* ASSIGNMENT
Pictures stay out. All the rest of the records must be repeated exactly.

* GIVEN DATA
+-------+
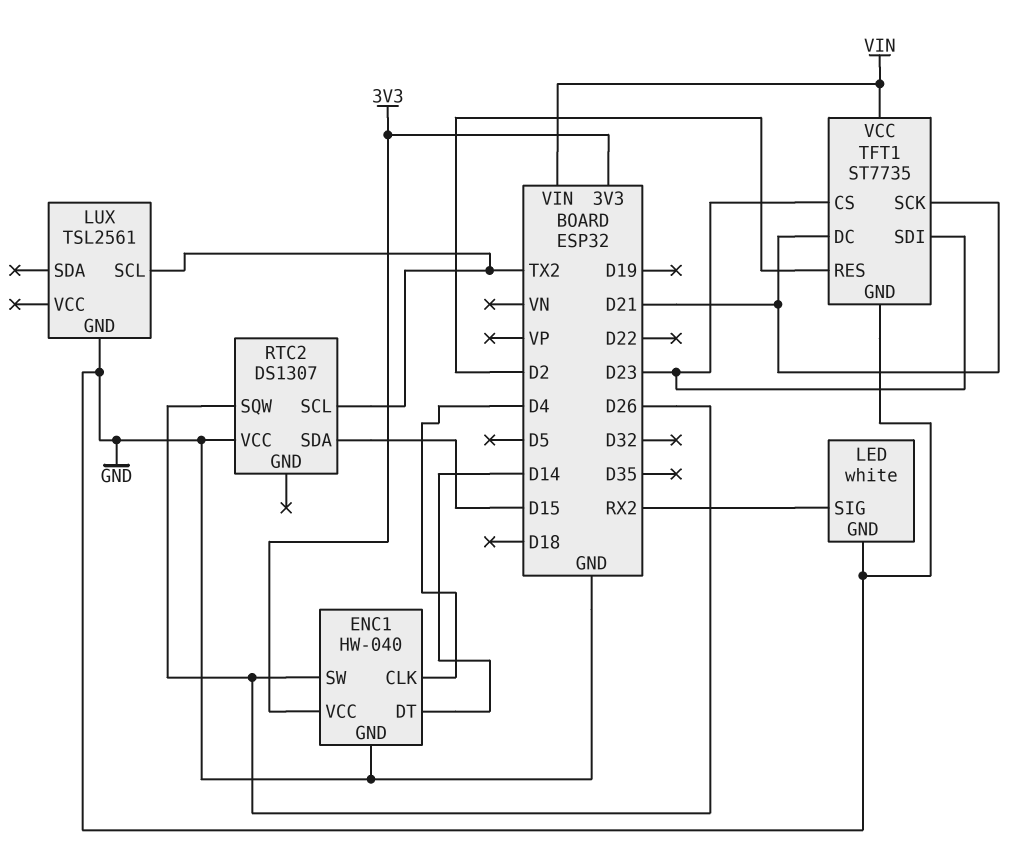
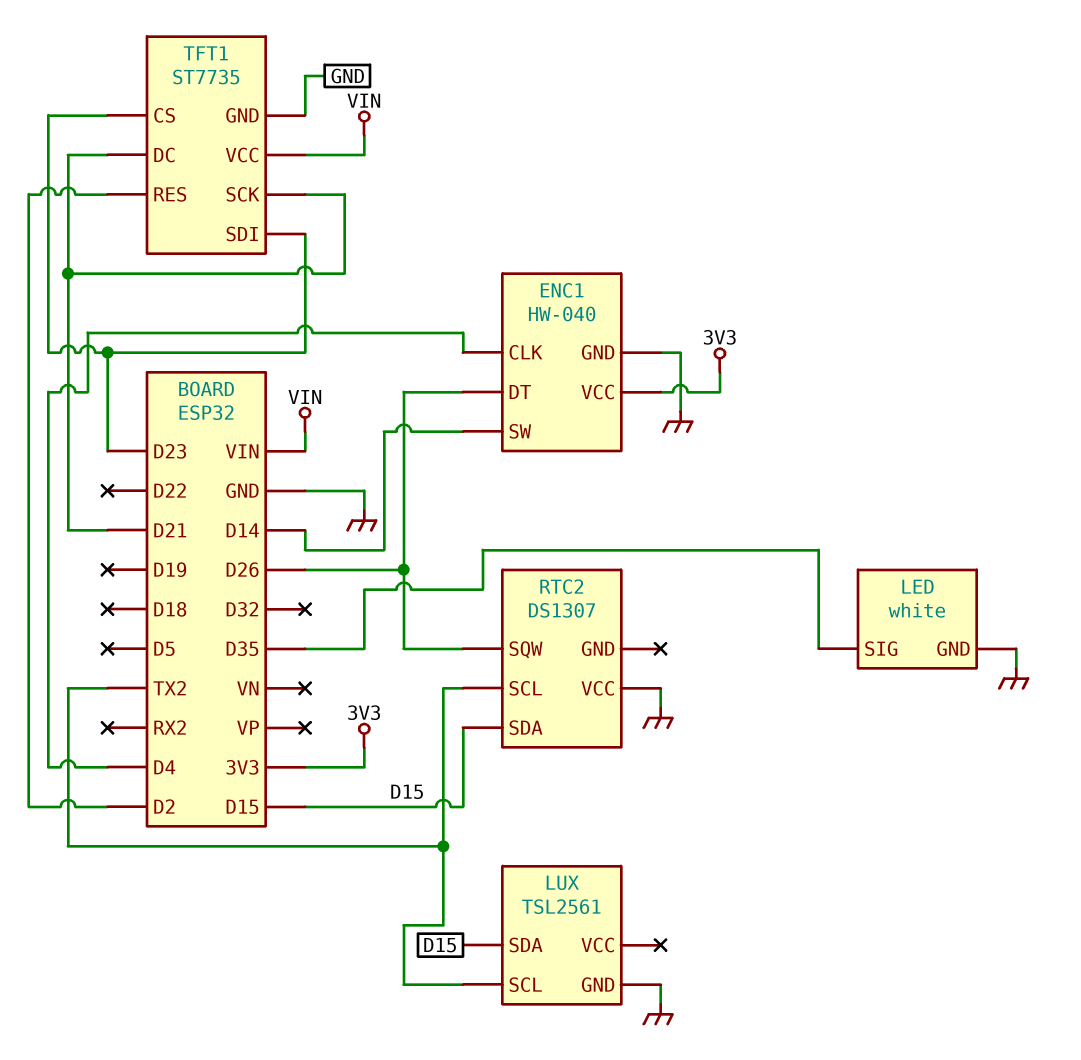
ENC1 pin DT: D14 -> D26
ENC1 pin SW: D26 -> D14
LED pin SIG: RX2 -> D35
LUX pin SDA: none -> D15

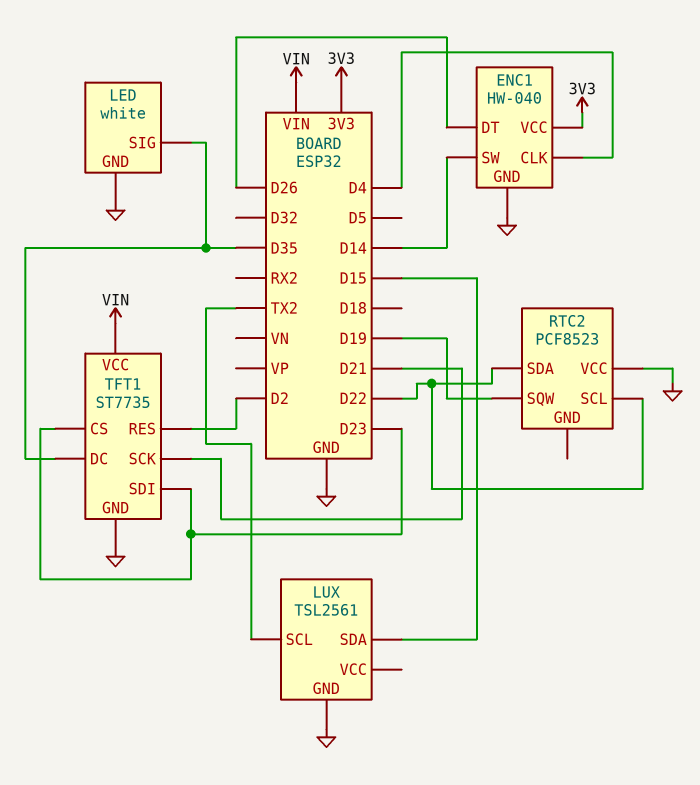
RTC2: DS1307 -> PCF8523
RTC2 pin SCL: TX2 -> D22
RTC2 pin SDA: D15 -> D22
RTC2 pin SQW: D26 -> D19
TFT1 pin DC: D21 -> D35

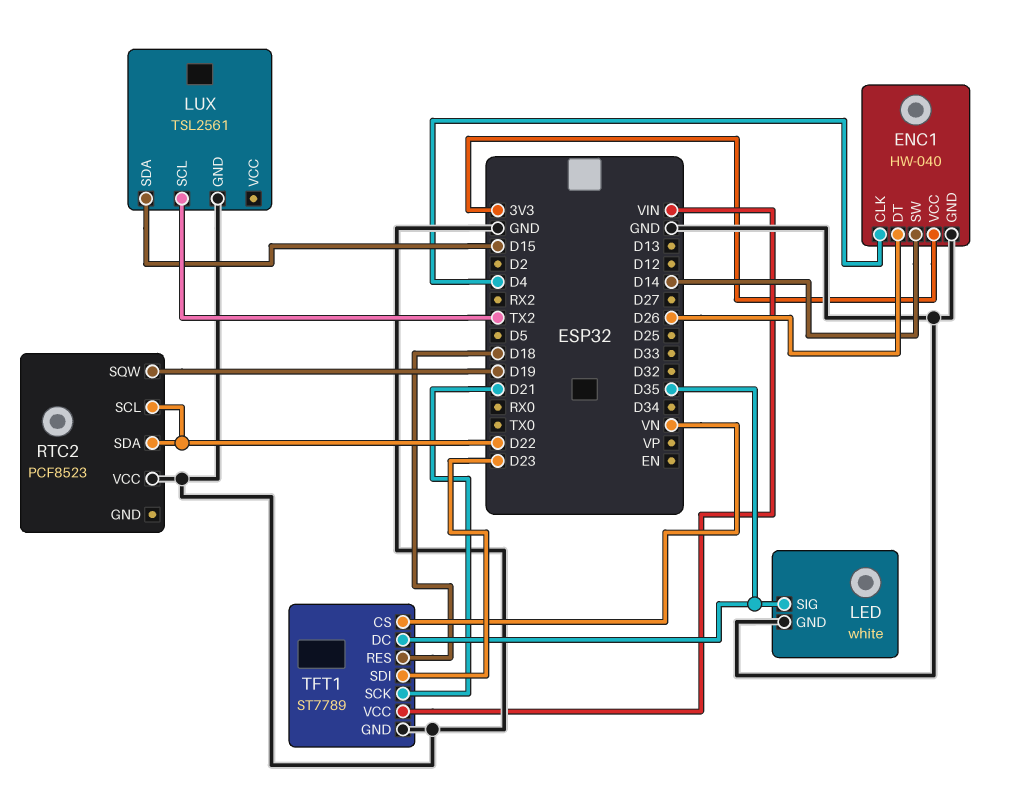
TFT1: ST7735 -> ST7789
TFT1 pin CS: D23 -> VN
TFT1 pin RES: D2 -> D18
+-------+
* REPLY
ENC1 pin DT: D14 -> D26
ENC1 pin SW: D26 -> D14
LED pin SIG: RX2 -> D35
LUX pin SDA: none -> D15

RTC2: DS1307 -> PCF8523
RTC2 pin SCL: TX2 -> D22
RTC2 pin SDA: D15 -> D22
RTC2 pin SQW: D26 -> D19
TFT1 pin DC: D21 -> D35

TFT1: ST7735 -> ST7789
TFT1 pin CS: D23 -> VN
TFT1 pin RES: D2 -> D18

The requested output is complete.